● **Given records**
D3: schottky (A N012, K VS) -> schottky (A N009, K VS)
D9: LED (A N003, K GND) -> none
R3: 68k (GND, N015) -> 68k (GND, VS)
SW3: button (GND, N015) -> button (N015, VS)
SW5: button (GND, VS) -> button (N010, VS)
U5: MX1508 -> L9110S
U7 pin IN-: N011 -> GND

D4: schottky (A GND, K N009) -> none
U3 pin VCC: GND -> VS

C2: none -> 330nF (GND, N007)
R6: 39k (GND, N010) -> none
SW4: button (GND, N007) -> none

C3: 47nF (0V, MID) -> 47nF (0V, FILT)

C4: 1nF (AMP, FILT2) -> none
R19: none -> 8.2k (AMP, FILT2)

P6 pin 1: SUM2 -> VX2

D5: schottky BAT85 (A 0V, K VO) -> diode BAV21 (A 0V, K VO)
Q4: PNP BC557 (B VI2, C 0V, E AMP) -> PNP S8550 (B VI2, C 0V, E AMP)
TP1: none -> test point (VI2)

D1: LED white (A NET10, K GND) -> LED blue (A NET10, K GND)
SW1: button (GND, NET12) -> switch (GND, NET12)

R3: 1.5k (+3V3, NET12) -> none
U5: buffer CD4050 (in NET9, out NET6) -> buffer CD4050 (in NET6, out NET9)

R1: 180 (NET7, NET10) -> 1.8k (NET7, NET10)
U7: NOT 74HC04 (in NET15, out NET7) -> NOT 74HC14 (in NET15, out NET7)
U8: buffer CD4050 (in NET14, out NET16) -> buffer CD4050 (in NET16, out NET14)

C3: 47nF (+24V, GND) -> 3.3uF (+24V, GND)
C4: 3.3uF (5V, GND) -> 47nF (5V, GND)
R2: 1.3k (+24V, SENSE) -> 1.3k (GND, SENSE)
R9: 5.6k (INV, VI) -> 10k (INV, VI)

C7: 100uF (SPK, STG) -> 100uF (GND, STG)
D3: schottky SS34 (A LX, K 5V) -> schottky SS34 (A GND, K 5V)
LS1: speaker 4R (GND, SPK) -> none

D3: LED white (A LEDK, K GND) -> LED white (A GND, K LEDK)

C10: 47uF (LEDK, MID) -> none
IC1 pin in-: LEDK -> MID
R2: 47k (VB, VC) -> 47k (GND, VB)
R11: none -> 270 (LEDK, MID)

● **What is needed**
Scan the entries above and copy each line where "button" occurs.

● **Written answer**
SW3: button (GND, N015) -> button (N015, VS)
SW5: button (GND, VS) -> button (N010, VS)
SW4: button (GND, N007) -> none
SW1: button (GND, NET12) -> switch (GND, NET12)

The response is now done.